» Activity: Please repeat exactly, and only, the lines from the one containing "none -> yellow plate B9 level 1" through the end of the records below, with no pictures.

» Entries taken from a collection:

:::::

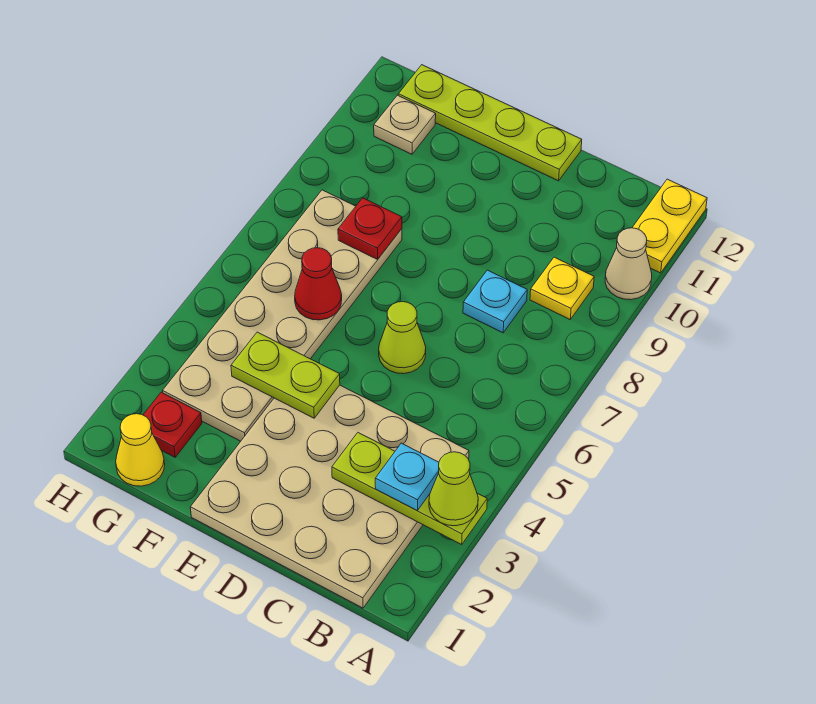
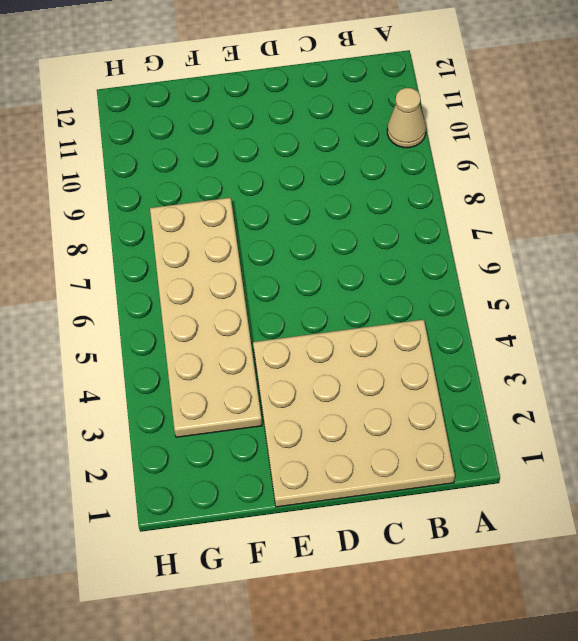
none -> yellow plate A11:A12 level 1
none -> yellow plate B9 level 1
none -> cyan plate C8 level 1

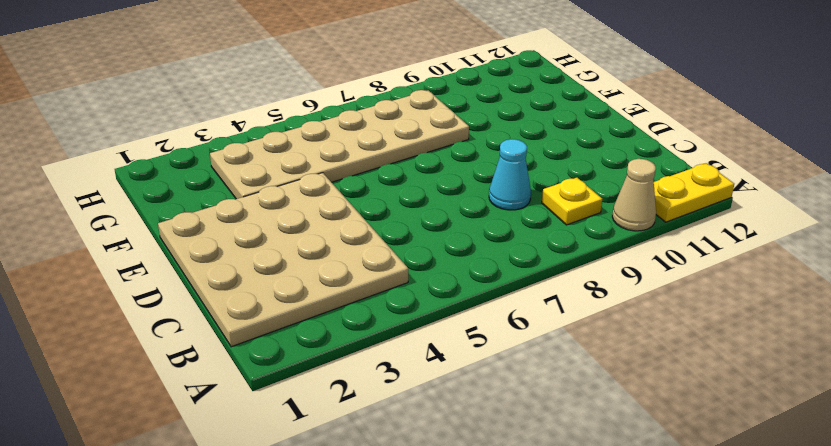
cyan cone C8 level 1 -> cyan plate C8 level 1
none -> lime cone D6 level 1
none -> lime plate D12:G12 level 1
none -> yellow cone G1 level 1

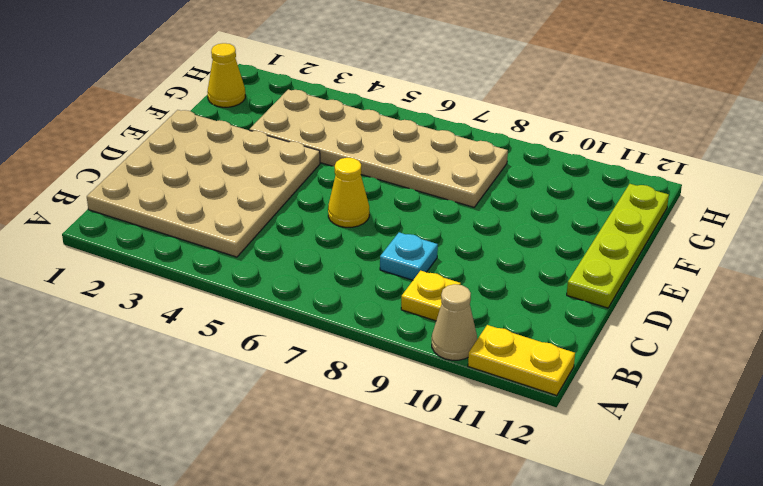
yellow cone D6 level 1 -> lime cone D6 level 1
none -> red plate G2 level 1
none -> tan plate G11 level 1
none -> lime plate A3:C3 level 2

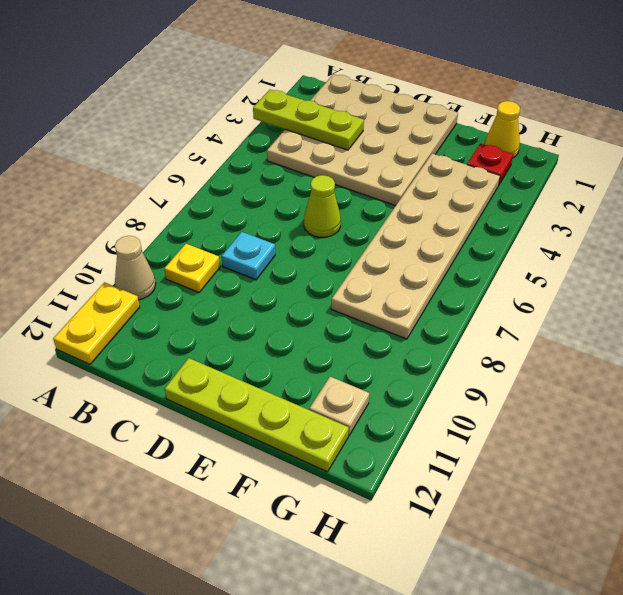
none -> lime plate E4:F4 level 2
none -> red cone F6 level 2
none -> red plate F8 level 2

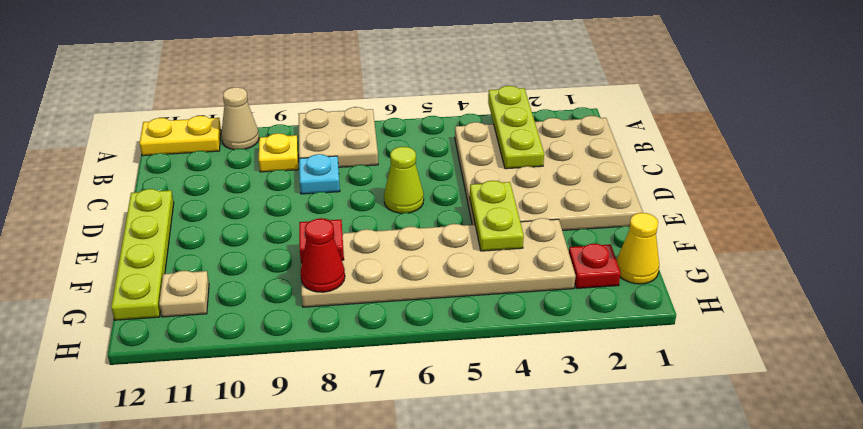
tan plate A7:B8 level 1 -> none
red cone G8 level 2 -> red cone F6 level 2
none -> lime cone A3 level 3
none -> cyan plate B3 level 3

:::::

» Solution to this problem:
none -> yellow plate B9 level 1
none -> cyan plate C8 level 1

cyan cone C8 level 1 -> cyan plate C8 level 1
none -> lime cone D6 level 1
none -> lime plate D12:G12 level 1
none -> yellow cone G1 level 1

yellow cone D6 level 1 -> lime cone D6 level 1
none -> red plate G2 level 1
none -> tan plate G11 level 1
none -> lime plate A3:C3 level 2

none -> lime plate E4:F4 level 2
none -> red cone F6 level 2
none -> red plate F8 level 2

tan plate A7:B8 level 1 -> none
red cone G8 level 2 -> red cone F6 level 2
none -> lime cone A3 level 3
none -> cyan plate B3 level 3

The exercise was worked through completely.